┌────────
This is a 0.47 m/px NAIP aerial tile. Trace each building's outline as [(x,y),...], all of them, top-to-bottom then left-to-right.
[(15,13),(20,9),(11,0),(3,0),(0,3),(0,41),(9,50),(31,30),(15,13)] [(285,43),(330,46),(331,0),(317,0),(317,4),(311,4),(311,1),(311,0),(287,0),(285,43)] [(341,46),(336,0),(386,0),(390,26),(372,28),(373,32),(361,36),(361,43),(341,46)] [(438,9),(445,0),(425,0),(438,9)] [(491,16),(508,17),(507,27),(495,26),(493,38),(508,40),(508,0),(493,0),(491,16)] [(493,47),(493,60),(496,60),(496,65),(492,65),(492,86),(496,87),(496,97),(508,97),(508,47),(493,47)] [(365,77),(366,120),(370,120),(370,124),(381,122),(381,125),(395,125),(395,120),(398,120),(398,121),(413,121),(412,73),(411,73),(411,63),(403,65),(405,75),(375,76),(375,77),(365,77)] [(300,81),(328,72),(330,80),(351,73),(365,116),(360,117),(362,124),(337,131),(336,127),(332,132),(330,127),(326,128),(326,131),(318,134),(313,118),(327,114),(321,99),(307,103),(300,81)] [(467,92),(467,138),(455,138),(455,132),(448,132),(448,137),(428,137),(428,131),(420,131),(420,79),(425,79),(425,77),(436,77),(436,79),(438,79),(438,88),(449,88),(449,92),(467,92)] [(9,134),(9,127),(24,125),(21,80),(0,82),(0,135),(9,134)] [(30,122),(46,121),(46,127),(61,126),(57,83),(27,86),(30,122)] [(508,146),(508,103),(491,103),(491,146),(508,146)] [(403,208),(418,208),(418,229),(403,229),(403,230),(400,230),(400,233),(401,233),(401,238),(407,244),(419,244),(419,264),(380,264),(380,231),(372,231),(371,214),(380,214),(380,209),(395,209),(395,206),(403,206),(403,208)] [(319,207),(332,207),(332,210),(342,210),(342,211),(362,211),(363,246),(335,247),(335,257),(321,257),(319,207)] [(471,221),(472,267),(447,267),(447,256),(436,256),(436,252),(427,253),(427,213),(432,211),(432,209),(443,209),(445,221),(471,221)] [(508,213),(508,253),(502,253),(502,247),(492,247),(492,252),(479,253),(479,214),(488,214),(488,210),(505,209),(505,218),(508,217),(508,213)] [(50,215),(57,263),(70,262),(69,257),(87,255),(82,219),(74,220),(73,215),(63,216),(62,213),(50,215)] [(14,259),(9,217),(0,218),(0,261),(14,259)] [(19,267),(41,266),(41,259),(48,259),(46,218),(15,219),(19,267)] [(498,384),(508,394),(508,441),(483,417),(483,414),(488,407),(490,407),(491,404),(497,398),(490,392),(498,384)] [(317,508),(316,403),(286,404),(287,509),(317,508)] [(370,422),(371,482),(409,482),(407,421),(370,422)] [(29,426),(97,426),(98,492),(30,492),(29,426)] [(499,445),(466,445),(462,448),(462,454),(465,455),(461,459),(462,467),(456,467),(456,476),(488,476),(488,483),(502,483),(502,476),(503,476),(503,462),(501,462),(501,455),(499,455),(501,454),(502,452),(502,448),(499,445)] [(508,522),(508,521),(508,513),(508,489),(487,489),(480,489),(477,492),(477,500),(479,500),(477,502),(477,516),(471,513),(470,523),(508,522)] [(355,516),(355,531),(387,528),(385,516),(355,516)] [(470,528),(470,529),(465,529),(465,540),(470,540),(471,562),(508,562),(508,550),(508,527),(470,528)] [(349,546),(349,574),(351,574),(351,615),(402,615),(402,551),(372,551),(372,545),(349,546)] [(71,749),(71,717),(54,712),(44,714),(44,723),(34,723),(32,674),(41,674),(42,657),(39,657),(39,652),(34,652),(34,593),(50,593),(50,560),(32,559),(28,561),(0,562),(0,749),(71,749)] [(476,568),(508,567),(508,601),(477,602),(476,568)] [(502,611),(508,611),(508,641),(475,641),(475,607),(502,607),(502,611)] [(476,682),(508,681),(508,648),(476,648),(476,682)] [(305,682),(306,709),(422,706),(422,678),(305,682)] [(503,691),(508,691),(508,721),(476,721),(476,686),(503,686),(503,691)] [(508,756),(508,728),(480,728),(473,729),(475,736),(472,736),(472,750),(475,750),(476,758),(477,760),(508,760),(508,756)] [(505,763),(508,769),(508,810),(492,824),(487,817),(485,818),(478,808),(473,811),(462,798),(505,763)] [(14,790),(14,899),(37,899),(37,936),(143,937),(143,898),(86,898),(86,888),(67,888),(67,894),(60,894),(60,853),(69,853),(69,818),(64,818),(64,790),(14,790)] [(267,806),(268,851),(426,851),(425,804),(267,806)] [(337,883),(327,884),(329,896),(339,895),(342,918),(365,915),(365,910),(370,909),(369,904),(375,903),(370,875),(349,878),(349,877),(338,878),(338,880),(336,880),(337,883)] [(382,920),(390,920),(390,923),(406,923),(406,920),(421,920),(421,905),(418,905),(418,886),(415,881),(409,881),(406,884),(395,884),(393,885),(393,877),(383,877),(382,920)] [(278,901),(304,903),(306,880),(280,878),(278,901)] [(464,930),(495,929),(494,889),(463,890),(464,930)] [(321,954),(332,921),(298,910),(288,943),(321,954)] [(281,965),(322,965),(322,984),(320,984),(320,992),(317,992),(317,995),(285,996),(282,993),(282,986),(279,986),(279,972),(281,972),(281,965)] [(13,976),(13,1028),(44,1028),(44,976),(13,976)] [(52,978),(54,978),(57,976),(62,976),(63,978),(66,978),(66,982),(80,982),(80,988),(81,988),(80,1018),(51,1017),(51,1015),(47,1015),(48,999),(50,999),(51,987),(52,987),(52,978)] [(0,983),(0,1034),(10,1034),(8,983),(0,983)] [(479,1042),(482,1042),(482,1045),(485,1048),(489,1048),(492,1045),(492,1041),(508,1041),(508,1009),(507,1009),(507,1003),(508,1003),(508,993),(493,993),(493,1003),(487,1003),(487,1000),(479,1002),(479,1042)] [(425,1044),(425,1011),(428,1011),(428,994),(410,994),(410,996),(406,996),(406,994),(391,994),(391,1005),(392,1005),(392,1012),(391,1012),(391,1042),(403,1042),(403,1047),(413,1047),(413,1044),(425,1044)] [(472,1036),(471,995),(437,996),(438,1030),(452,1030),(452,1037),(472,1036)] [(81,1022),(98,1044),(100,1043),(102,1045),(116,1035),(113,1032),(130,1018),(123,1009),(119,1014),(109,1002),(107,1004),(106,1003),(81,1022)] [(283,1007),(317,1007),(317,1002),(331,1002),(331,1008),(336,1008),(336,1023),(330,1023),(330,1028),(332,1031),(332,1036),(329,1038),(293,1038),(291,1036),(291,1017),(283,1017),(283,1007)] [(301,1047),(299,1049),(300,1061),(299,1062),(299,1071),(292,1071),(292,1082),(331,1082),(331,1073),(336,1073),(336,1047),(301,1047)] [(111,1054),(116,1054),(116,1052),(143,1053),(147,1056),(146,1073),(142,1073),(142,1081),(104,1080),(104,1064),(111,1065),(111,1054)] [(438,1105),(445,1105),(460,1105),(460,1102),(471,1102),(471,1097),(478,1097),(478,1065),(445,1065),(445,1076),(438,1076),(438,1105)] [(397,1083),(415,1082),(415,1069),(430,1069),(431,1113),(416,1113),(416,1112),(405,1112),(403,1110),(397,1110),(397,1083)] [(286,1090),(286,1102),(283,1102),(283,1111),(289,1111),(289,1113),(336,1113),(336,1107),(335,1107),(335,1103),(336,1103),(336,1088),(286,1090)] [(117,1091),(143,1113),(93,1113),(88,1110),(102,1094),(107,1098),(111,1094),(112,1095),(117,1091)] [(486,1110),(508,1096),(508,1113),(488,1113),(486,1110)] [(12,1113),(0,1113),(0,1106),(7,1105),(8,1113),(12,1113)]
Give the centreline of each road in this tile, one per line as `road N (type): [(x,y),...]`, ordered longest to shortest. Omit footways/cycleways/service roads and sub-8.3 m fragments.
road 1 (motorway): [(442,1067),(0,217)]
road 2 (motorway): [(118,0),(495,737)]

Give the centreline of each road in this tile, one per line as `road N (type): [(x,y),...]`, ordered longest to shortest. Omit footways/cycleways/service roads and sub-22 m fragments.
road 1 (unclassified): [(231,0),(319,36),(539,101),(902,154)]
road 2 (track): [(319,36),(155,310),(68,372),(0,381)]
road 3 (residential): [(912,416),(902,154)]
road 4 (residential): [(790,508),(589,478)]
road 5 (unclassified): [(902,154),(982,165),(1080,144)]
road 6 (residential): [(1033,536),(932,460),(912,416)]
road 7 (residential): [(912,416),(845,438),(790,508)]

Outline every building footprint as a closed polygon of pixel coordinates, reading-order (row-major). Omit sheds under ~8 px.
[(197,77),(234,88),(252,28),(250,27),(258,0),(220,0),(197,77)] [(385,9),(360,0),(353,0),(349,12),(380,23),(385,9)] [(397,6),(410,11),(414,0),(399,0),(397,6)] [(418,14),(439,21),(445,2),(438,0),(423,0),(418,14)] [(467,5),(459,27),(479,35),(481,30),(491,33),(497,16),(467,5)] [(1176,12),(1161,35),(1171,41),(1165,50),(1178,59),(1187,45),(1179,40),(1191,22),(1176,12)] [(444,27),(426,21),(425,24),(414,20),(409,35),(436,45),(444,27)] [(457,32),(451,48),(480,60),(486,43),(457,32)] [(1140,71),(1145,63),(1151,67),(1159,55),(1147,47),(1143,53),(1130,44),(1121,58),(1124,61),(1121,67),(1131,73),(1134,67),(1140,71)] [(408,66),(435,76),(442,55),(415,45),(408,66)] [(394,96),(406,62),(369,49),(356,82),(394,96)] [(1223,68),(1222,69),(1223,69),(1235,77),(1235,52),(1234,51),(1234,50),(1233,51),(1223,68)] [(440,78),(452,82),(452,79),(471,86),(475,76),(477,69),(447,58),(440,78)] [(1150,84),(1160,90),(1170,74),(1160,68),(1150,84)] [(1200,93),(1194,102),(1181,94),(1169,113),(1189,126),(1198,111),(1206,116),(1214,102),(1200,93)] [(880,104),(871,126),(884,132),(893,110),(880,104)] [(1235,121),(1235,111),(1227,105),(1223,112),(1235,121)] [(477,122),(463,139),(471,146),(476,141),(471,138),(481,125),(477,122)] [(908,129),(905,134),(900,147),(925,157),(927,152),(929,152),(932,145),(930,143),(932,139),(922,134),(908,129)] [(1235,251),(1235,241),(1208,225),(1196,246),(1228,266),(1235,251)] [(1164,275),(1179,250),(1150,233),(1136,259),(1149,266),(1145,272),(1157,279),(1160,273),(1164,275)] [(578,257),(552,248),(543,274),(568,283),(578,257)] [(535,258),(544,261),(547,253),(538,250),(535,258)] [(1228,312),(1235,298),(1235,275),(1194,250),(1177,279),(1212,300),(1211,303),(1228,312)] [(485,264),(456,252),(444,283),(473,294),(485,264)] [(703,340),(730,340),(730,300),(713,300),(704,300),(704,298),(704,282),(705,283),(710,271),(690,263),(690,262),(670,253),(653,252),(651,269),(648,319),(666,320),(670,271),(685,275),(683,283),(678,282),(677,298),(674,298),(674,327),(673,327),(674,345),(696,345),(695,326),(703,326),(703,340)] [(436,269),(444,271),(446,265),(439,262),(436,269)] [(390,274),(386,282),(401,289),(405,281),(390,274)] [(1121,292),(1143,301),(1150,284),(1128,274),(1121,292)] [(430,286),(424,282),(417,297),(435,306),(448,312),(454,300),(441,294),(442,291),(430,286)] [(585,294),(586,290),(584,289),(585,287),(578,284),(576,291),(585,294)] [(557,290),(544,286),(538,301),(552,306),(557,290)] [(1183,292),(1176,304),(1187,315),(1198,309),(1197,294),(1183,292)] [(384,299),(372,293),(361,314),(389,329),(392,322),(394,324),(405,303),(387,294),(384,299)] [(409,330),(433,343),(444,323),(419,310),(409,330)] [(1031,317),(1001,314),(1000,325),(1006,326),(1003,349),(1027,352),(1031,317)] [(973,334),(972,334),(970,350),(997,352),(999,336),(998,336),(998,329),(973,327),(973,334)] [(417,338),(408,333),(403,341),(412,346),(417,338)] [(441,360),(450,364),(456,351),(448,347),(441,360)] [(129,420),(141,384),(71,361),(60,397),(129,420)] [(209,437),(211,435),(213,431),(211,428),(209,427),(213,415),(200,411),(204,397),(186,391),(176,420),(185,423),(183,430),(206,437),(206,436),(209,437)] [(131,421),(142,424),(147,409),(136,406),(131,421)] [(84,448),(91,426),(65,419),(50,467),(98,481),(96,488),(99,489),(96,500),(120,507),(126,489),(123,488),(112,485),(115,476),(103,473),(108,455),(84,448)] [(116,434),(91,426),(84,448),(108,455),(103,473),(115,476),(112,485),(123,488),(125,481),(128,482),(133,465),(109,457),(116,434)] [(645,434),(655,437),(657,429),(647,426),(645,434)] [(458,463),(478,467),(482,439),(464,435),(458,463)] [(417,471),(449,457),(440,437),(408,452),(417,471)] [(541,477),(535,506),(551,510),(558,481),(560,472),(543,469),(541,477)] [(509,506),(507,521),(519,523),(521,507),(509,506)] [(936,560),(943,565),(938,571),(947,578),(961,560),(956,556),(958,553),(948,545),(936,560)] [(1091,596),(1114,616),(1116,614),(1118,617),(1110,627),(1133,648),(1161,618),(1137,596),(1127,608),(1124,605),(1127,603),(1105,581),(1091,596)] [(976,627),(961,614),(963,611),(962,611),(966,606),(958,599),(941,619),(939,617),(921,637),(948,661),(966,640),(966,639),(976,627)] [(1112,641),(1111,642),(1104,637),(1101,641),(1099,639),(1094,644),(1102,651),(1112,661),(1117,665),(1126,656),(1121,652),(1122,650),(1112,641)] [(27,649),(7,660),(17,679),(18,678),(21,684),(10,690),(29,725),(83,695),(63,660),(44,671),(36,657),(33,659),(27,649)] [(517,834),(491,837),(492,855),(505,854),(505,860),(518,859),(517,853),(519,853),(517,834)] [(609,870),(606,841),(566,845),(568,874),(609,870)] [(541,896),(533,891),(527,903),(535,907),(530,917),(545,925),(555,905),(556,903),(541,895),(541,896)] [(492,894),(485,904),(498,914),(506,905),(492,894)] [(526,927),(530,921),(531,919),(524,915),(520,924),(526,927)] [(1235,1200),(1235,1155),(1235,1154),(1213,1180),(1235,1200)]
└────────
Scan the listing above. Gather each line that contains the word "road".

= WRITTEN SOLUTION =
Give the centreline of each road in this tile, one per line as `road N (type): [(x,y),...]`, ordered longest to shortest. Omit footways/cycleways/service roads and sub-8.3 m fragments.
road 1 (motorway): [(442,1067),(0,217)]
road 2 (motorway): [(118,0),(495,737)]
Give the centreline of each road in this tile, one per line as `road N (type): [(x,y),...]`, ordered longest to shortest. Omit footways/cycleways/service roads and sub-22 m fragments.
road 1 (unclassified): [(231,0),(319,36),(539,101),(902,154)]
road 2 (track): [(319,36),(155,310),(68,372),(0,381)]
road 3 (residential): [(912,416),(902,154)]
road 4 (residential): [(790,508),(589,478)]
road 5 (unclassified): [(902,154),(982,165),(1080,144)]
road 6 (residential): [(1033,536),(932,460),(912,416)]
road 7 (residential): [(912,416),(845,438),(790,508)]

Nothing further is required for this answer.